■ Your task:
Return, exactly and in full, the lines of the records below starting at the one with "yellow toothbrush [356,338,422,380] -> none" and ending at the one with "yellow dice [408,242,442,280]", and no other lines.

■ Supplied material:
+===+
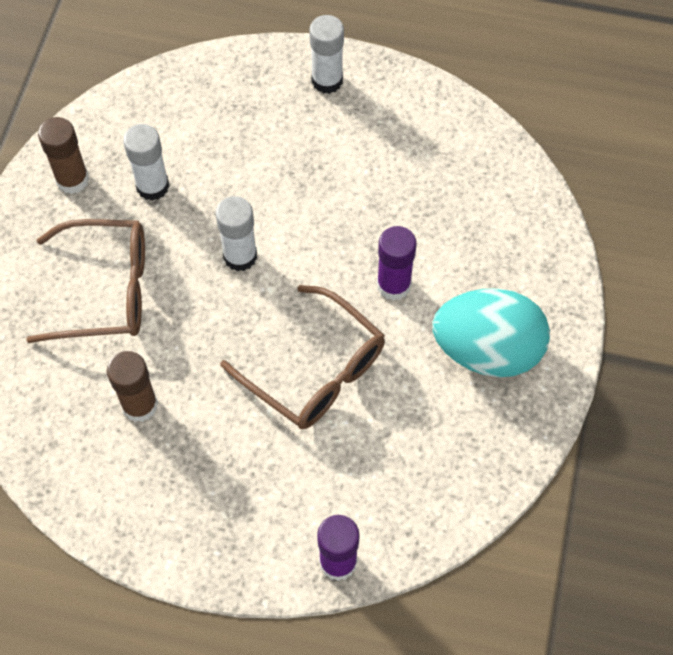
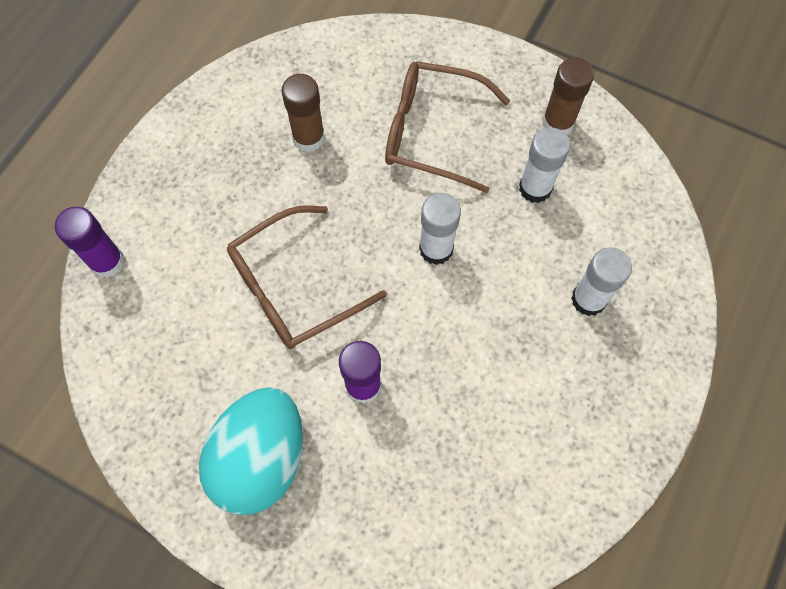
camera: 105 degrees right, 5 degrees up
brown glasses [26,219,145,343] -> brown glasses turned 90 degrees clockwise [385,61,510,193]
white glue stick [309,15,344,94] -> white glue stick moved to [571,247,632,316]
+===+
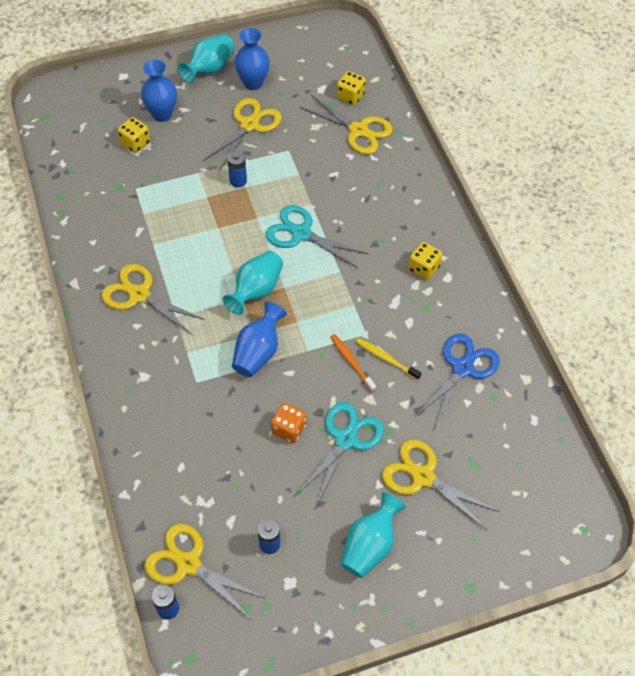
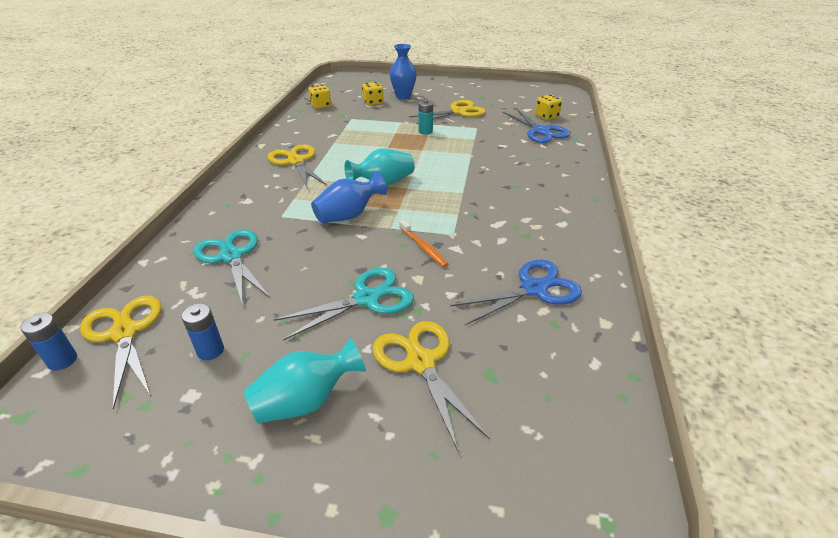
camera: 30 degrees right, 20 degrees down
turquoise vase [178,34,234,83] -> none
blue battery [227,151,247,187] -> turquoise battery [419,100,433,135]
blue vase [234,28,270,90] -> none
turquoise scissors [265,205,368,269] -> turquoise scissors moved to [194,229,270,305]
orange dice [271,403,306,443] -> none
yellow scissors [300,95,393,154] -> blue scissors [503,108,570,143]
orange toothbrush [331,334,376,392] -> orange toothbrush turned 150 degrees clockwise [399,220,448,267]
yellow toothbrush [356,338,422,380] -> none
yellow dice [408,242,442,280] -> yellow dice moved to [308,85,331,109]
+===+
■ Exercise result:
yellow toothbrush [356,338,422,380] -> none
yellow dice [408,242,442,280] -> yellow dice moved to [308,85,331,109]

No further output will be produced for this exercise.